RECORDS PROVIDED -
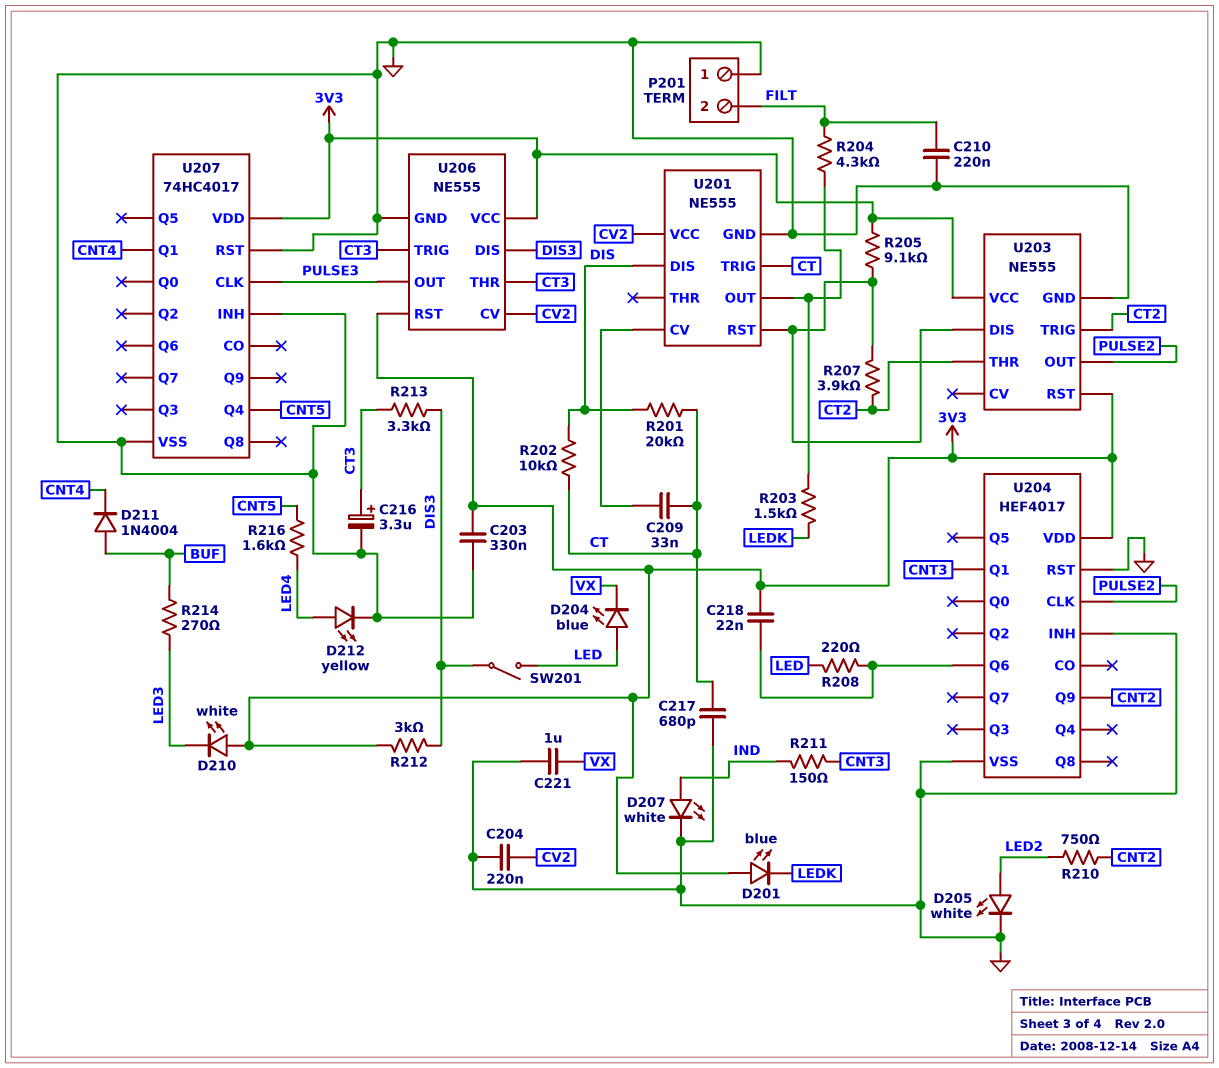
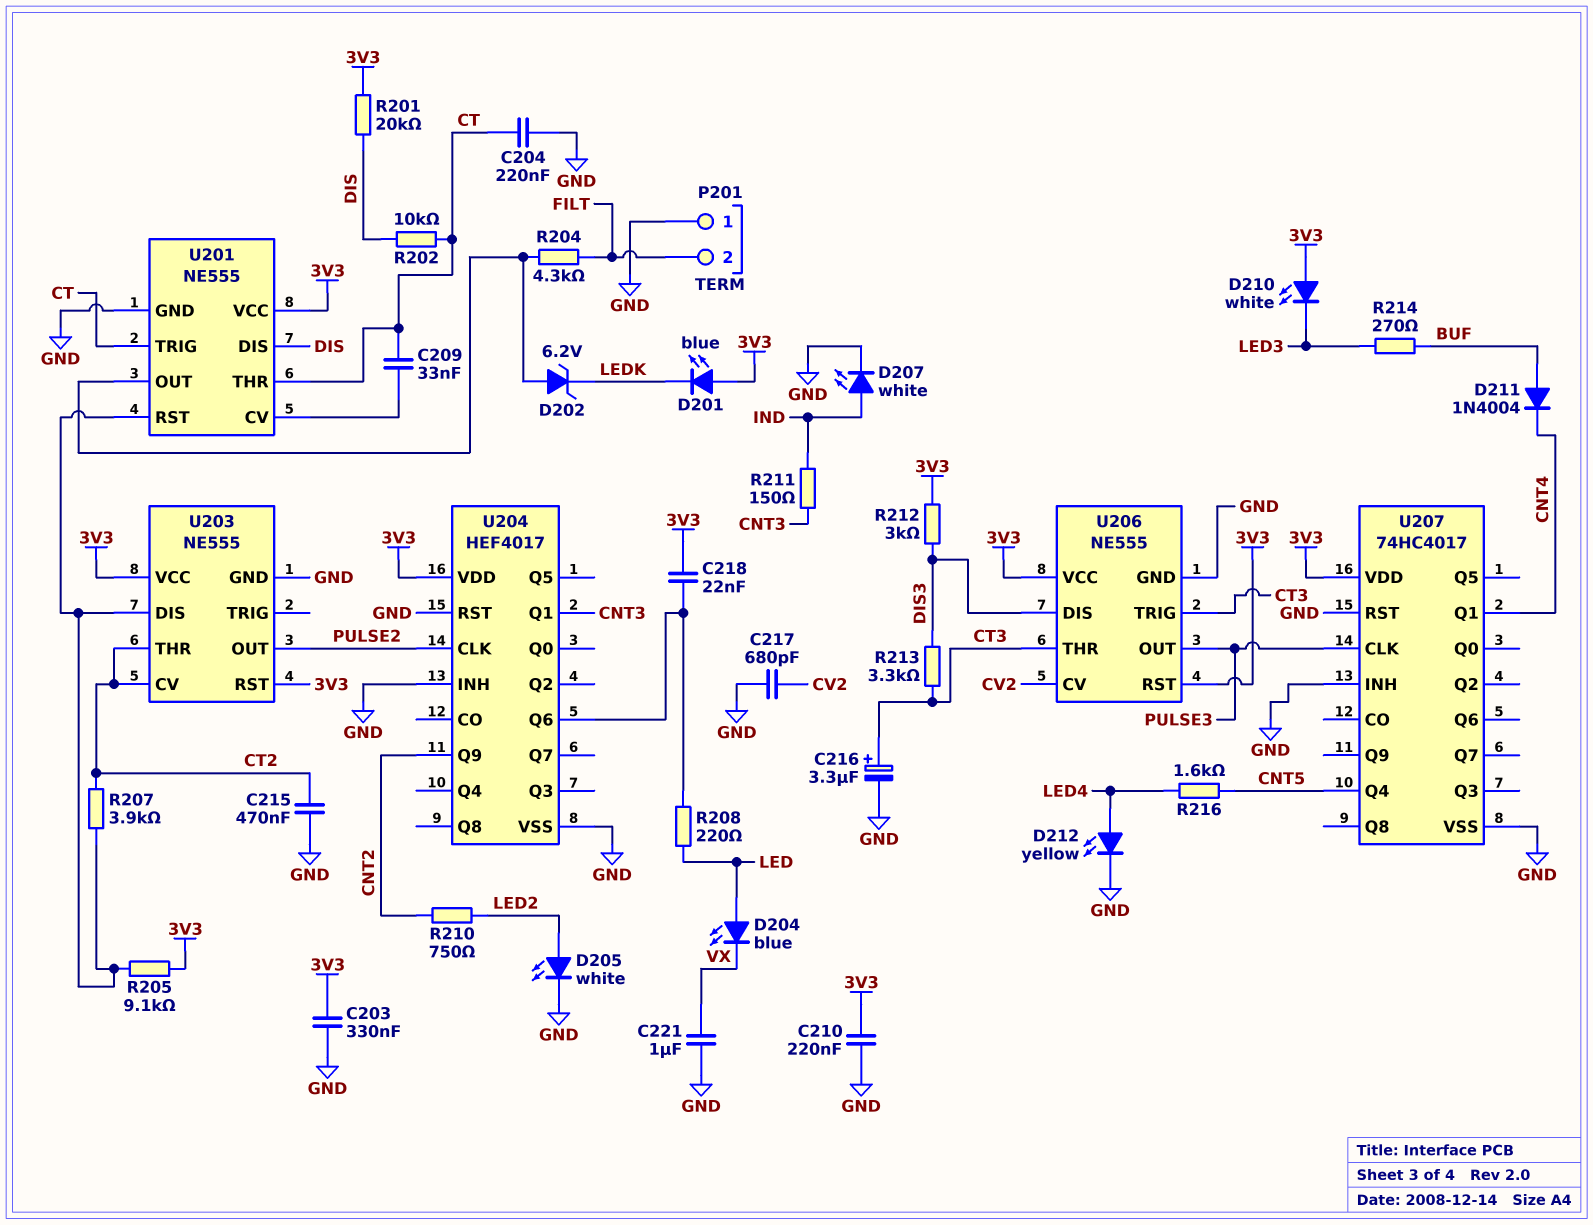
C204: 220nF (CV2, GND) -> 220nF (CT, GND)
C210: 220nF (FILT, GND) -> 220nF (3V3, GND)
C215: none -> 470nF (CT2, GND)
C217: 680pF (CT, GND) -> 680pF (CV2, GND)
D202: none -> zener 6.2V (A U201/OUT, K LEDK)
R201: 20k (CT, DIS) -> 20k (3V3, DIS)
R203: 1.5k (LEDK, U201/OUT) -> none
SW201: switch (DIS3, LED) -> none
U201 pin THR: none -> CT
U201 pin VCC: CV2 -> 3V3
U203 pin CV: none -> CT2
U203 pin TRIG: CT2 -> none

ACTION ITEM - Starting from the data above, filter for lines with "none" and copy each one.

YOUR SOLUTION -
C215: none -> 470nF (CT2, GND)
D202: none -> zener 6.2V (A U201/OUT, K LEDK)
R203: 1.5k (LEDK, U201/OUT) -> none
SW201: switch (DIS3, LED) -> none
U201 pin THR: none -> CT
U203 pin CV: none -> CT2
U203 pin TRIG: CT2 -> none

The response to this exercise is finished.